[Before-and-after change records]
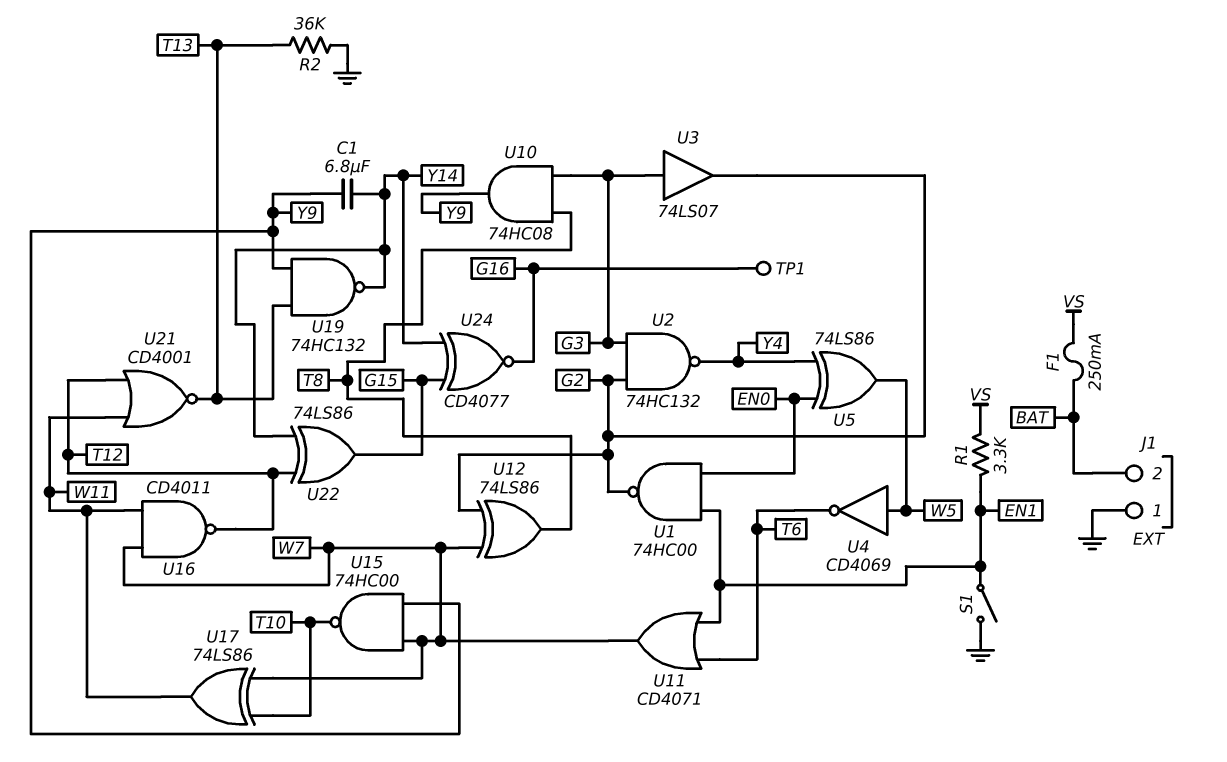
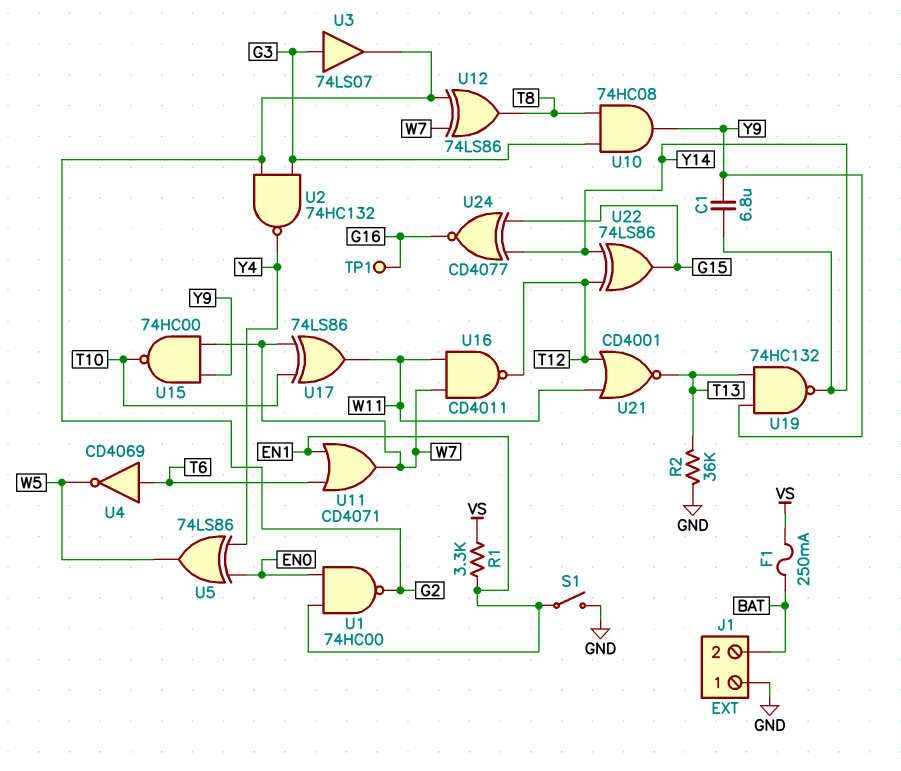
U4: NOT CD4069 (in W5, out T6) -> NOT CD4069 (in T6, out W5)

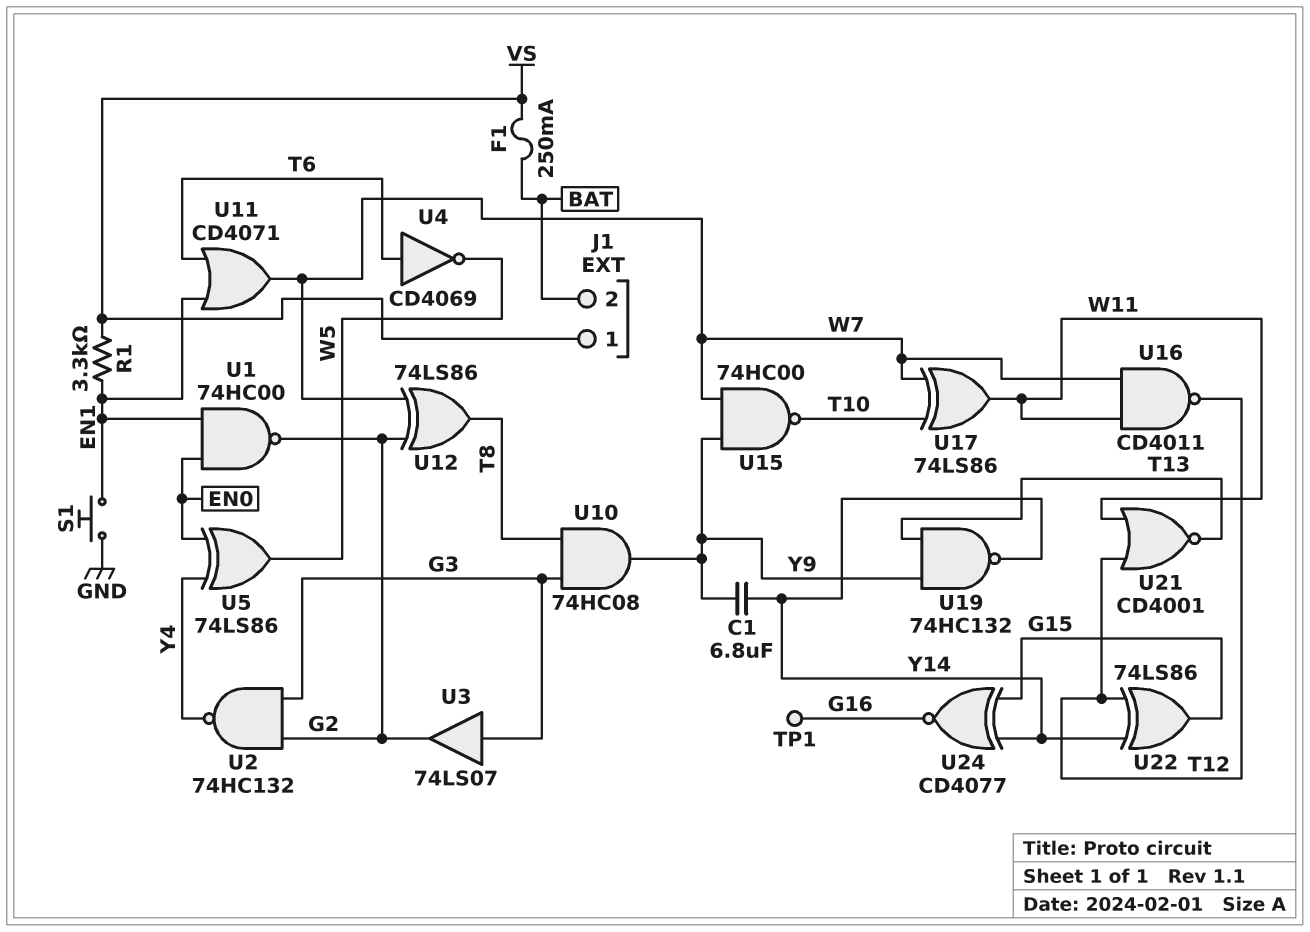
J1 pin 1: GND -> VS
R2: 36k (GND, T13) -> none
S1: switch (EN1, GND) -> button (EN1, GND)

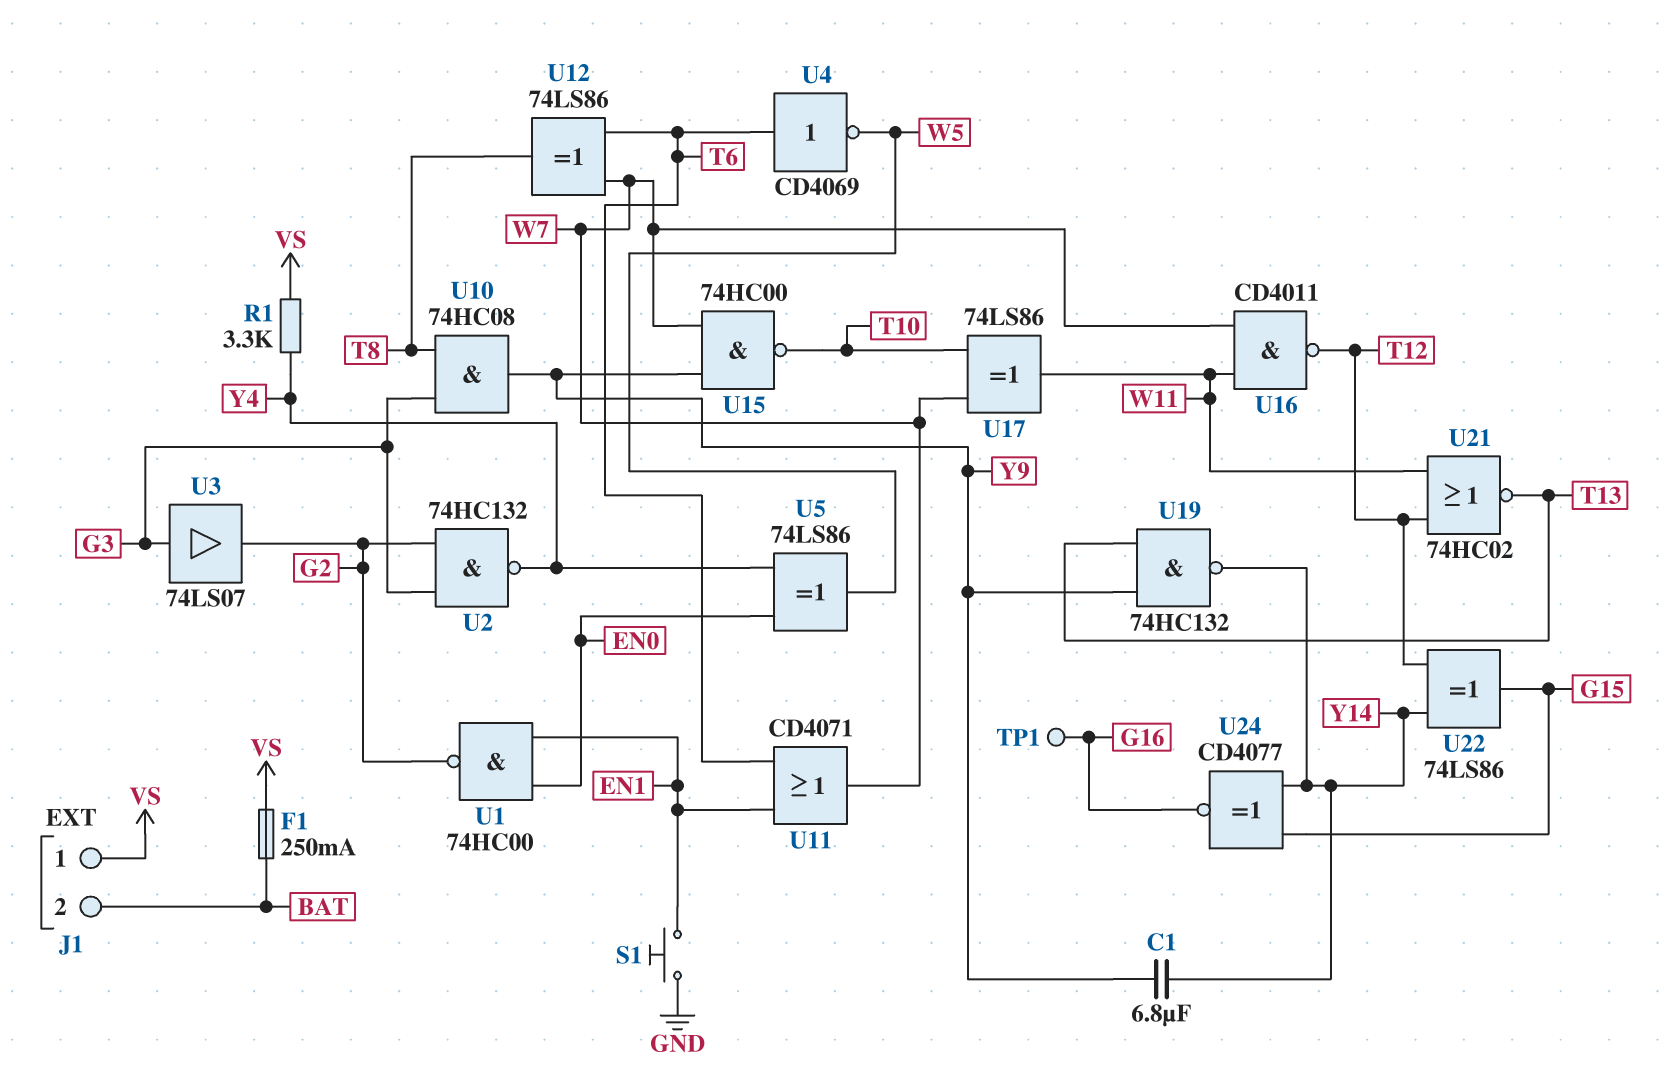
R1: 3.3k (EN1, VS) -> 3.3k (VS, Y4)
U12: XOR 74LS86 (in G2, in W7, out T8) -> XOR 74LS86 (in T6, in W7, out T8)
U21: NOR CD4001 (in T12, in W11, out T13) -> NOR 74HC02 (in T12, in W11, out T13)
--
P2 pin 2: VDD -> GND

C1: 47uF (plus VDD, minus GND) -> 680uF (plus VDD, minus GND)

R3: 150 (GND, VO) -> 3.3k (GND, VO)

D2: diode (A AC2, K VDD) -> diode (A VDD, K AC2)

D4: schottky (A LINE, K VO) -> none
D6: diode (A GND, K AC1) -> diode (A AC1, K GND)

◆ DIRECTIONS:
Looking at the entries above, state the number of lines that contain "diode" and add nothing more.

◆ RESULT BELOW:
2